■ **Your goal**: When you repeat the material, keep each line exact and omit the pictures.

■ **Recorded data**:
# # # # # # #
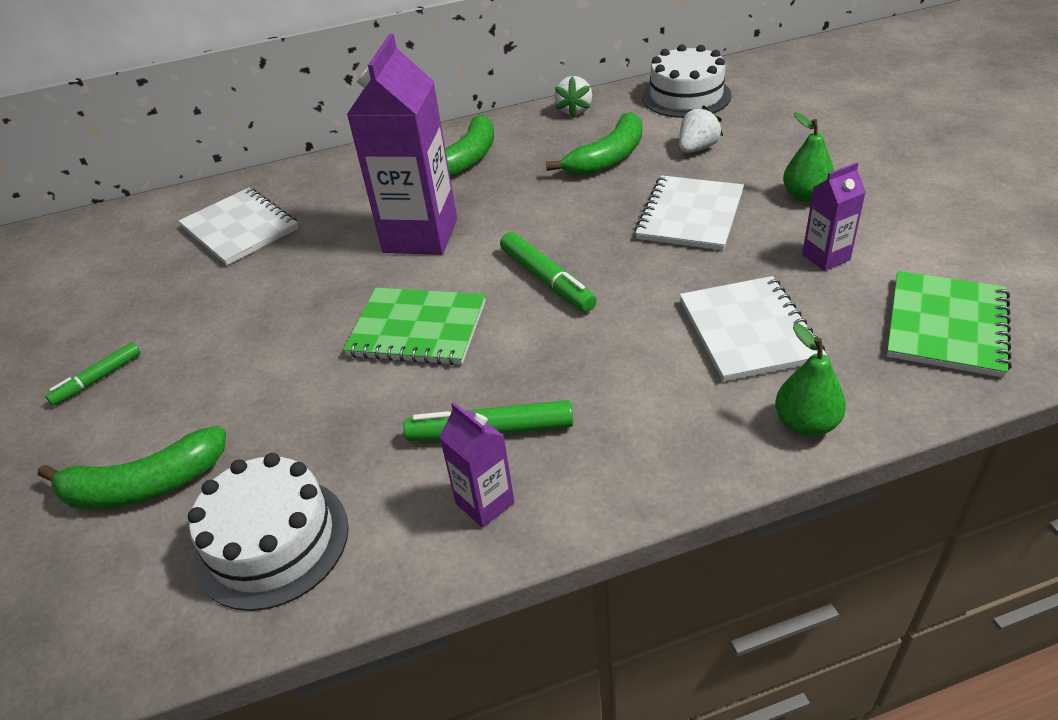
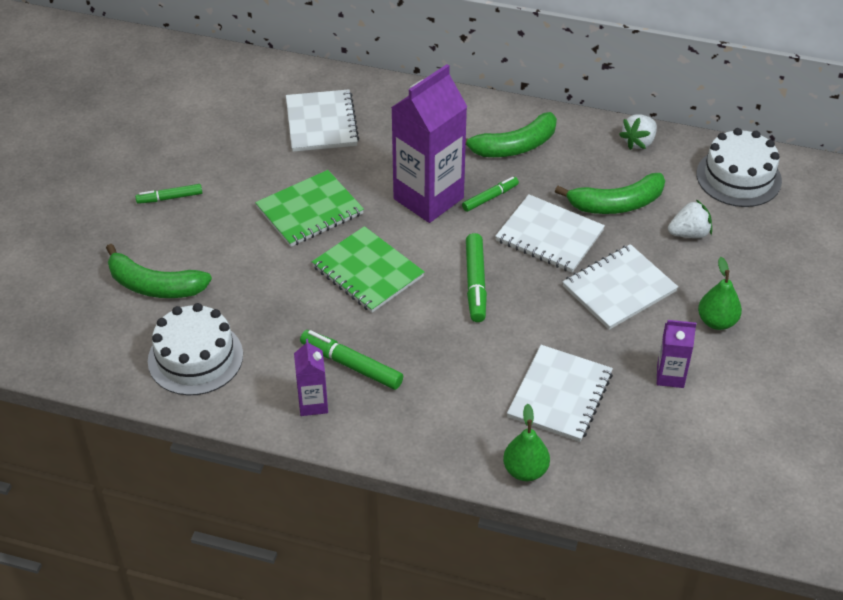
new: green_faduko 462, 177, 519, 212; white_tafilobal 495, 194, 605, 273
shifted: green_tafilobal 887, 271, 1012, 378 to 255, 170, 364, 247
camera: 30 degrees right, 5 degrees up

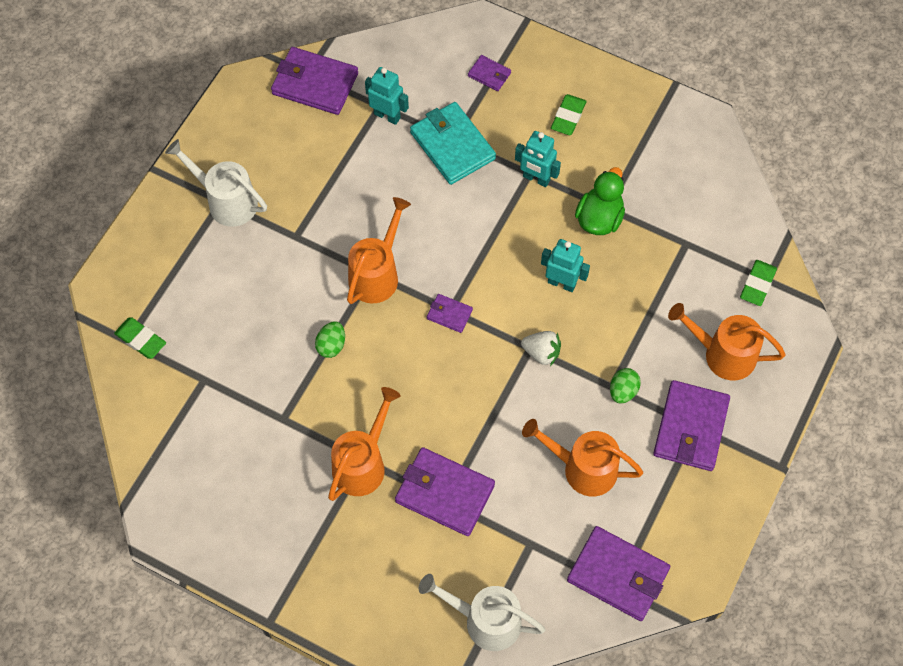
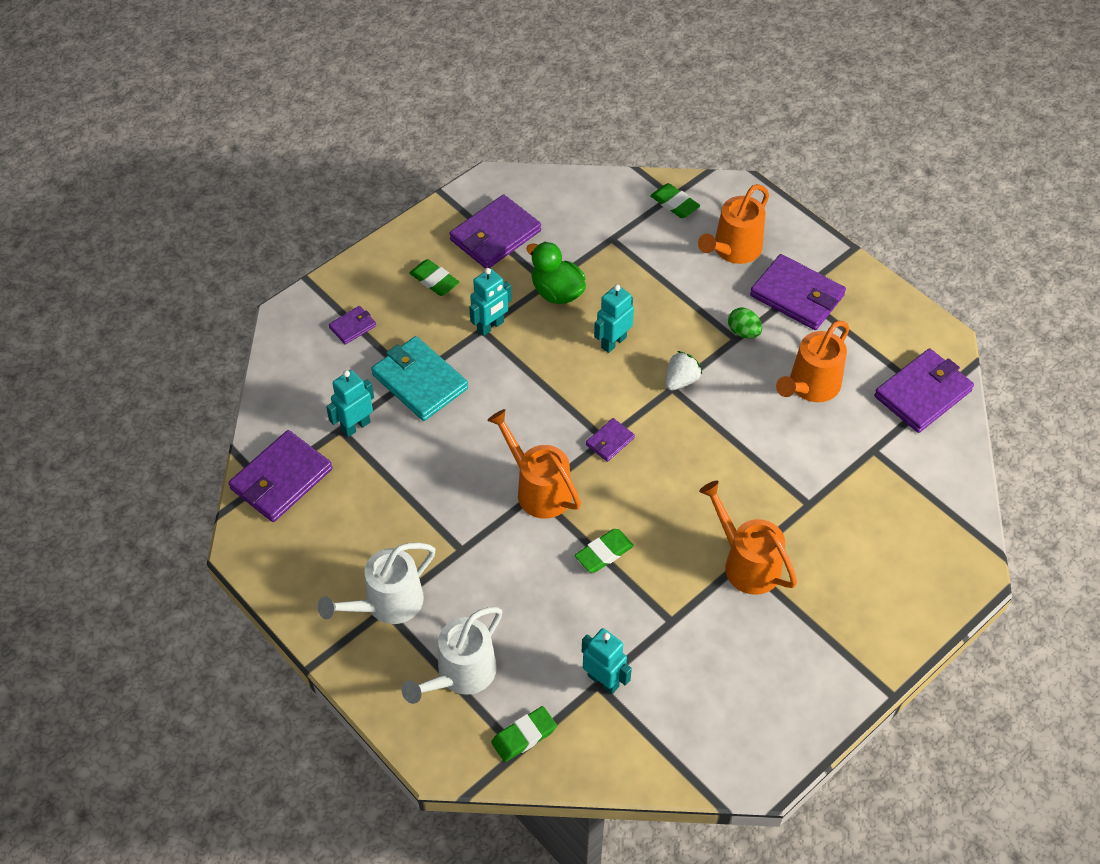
new:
# # # # # # #
■ **Result for this task**:
new: green_faduko 462, 177, 519, 212; white_tafilobal 495, 194, 605, 273
shifted: green_tafilobal 887, 271, 1012, 378 to 255, 170, 364, 247
camera: 30 degrees right, 5 degrees up

new:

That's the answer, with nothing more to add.